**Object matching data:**
- - - -

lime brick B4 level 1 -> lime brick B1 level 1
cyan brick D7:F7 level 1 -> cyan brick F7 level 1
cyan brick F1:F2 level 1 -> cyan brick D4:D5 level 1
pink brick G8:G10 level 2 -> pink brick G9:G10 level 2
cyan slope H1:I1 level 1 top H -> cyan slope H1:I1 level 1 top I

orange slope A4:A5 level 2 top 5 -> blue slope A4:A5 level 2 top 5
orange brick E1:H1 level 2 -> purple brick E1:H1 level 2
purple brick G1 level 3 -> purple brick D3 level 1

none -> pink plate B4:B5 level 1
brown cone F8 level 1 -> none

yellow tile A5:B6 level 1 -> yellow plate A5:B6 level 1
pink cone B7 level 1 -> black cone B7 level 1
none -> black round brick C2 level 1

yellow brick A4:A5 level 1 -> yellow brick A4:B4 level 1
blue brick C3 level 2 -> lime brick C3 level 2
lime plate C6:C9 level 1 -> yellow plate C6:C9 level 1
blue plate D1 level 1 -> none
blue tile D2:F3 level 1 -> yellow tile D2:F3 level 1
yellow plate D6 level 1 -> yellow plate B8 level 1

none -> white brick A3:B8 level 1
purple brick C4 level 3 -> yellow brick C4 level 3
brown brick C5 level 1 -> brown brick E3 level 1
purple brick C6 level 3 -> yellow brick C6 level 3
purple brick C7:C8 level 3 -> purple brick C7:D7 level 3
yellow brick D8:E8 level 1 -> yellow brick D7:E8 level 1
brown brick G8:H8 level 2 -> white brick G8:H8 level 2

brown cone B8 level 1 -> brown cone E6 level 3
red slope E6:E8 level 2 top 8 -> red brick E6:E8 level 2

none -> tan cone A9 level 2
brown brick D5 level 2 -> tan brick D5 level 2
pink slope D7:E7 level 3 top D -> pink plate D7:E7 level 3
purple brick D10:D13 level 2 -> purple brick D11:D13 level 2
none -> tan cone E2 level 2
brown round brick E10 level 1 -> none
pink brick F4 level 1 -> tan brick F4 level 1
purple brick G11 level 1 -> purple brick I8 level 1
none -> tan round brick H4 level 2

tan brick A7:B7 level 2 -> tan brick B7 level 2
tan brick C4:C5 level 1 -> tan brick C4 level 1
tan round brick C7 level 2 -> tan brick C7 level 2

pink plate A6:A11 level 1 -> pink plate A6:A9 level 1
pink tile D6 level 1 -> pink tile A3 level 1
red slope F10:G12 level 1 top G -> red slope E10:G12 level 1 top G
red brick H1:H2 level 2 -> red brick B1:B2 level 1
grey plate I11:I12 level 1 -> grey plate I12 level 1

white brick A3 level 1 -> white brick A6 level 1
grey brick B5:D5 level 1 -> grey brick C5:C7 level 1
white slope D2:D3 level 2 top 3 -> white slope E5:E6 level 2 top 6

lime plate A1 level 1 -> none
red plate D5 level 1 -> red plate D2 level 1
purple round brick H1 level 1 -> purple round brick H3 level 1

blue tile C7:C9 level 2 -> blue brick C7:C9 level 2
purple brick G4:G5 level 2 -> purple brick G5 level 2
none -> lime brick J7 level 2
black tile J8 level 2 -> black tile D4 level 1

- - - -

**TASK DETAILS:**
Write each line of the data above out again without altering a word.

**EXERCISE ANSWER:**
lime brick B4 level 1 -> lime brick B1 level 1
cyan brick D7:F7 level 1 -> cyan brick F7 level 1
cyan brick F1:F2 level 1 -> cyan brick D4:D5 level 1
pink brick G8:G10 level 2 -> pink brick G9:G10 level 2
cyan slope H1:I1 level 1 top H -> cyan slope H1:I1 level 1 top I

orange slope A4:A5 level 2 top 5 -> blue slope A4:A5 level 2 top 5
orange brick E1:H1 level 2 -> purple brick E1:H1 level 2
purple brick G1 level 3 -> purple brick D3 level 1

none -> pink plate B4:B5 level 1
brown cone F8 level 1 -> none

yellow tile A5:B6 level 1 -> yellow plate A5:B6 level 1
pink cone B7 level 1 -> black cone B7 level 1
none -> black round brick C2 level 1

yellow brick A4:A5 level 1 -> yellow brick A4:B4 level 1
blue brick C3 level 2 -> lime brick C3 level 2
lime plate C6:C9 level 1 -> yellow plate C6:C9 level 1
blue plate D1 level 1 -> none
blue tile D2:F3 level 1 -> yellow tile D2:F3 level 1
yellow plate D6 level 1 -> yellow plate B8 level 1

none -> white brick A3:B8 level 1
purple brick C4 level 3 -> yellow brick C4 level 3
brown brick C5 level 1 -> brown brick E3 level 1
purple brick C6 level 3 -> yellow brick C6 level 3
purple brick C7:C8 level 3 -> purple brick C7:D7 level 3
yellow brick D8:E8 level 1 -> yellow brick D7:E8 level 1
brown brick G8:H8 level 2 -> white brick G8:H8 level 2

brown cone B8 level 1 -> brown cone E6 level 3
red slope E6:E8 level 2 top 8 -> red brick E6:E8 level 2

none -> tan cone A9 level 2
brown brick D5 level 2 -> tan brick D5 level 2
pink slope D7:E7 level 3 top D -> pink plate D7:E7 level 3
purple brick D10:D13 level 2 -> purple brick D11:D13 level 2
none -> tan cone E2 level 2
brown round brick E10 level 1 -> none
pink brick F4 level 1 -> tan brick F4 level 1
purple brick G11 level 1 -> purple brick I8 level 1
none -> tan round brick H4 level 2

tan brick A7:B7 level 2 -> tan brick B7 level 2
tan brick C4:C5 level 1 -> tan brick C4 level 1
tan round brick C7 level 2 -> tan brick C7 level 2

pink plate A6:A11 level 1 -> pink plate A6:A9 level 1
pink tile D6 level 1 -> pink tile A3 level 1
red slope F10:G12 level 1 top G -> red slope E10:G12 level 1 top G
red brick H1:H2 level 2 -> red brick B1:B2 level 1
grey plate I11:I12 level 1 -> grey plate I12 level 1

white brick A3 level 1 -> white brick A6 level 1
grey brick B5:D5 level 1 -> grey brick C5:C7 level 1
white slope D2:D3 level 2 top 3 -> white slope E5:E6 level 2 top 6

lime plate A1 level 1 -> none
red plate D5 level 1 -> red plate D2 level 1
purple round brick H1 level 1 -> purple round brick H3 level 1

blue tile C7:C9 level 2 -> blue brick C7:C9 level 2
purple brick G4:G5 level 2 -> purple brick G5 level 2
none -> lime brick J7 level 2
black tile J8 level 2 -> black tile D4 level 1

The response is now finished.